**TASK INPUTS**.
□ □ □ □ □ □ □

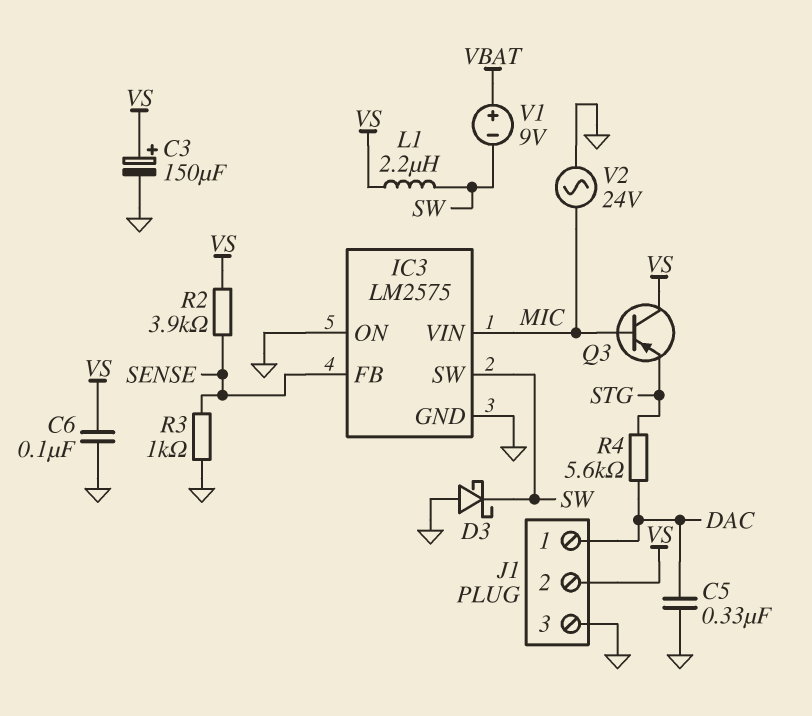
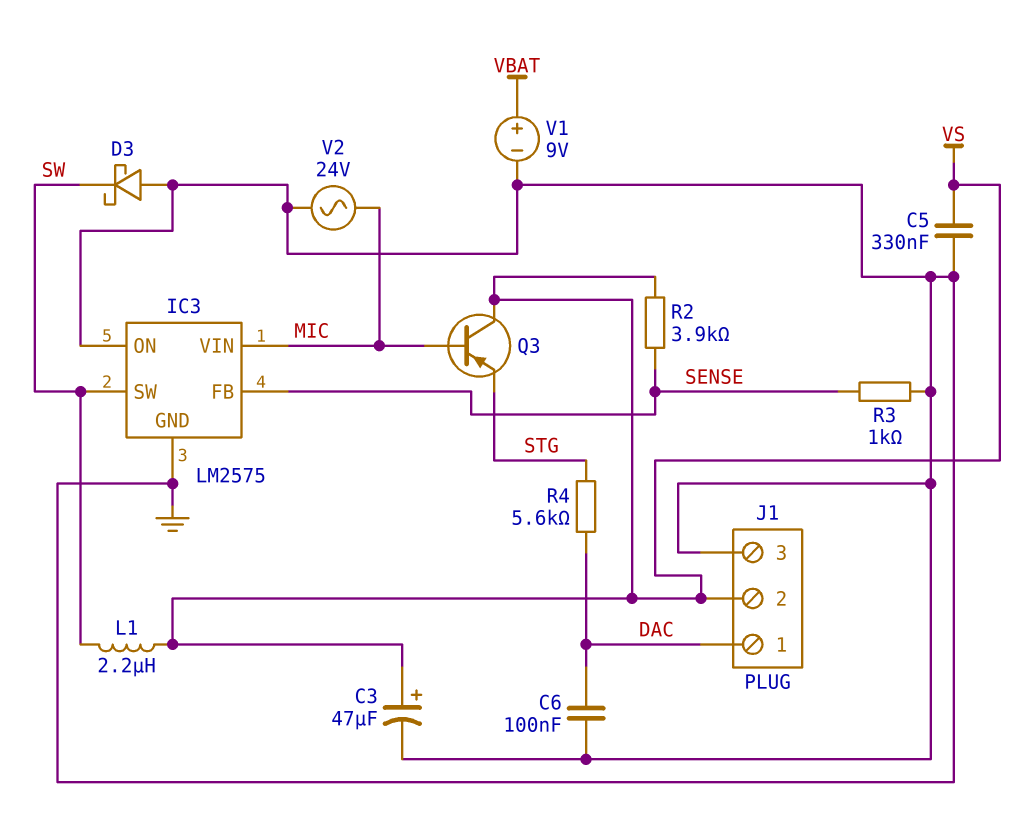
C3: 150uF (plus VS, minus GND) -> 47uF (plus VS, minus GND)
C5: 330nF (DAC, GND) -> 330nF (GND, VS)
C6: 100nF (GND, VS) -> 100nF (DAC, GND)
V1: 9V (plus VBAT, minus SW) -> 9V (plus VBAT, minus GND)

□ □ □ □ □ □ □

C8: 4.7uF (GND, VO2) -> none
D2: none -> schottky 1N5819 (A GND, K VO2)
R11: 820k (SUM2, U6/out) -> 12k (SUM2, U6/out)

□ □ □ □ □ □ □

**WORK INSTRUCTION**. For this task, copy every line of the material in which "minus" appears.

**SOLUTION TO THIS EXERCISE**.
C3: 150uF (plus VS, minus GND) -> 47uF (plus VS, minus GND)
V1: 9V (plus VBAT, minus SW) -> 9V (plus VBAT, minus GND)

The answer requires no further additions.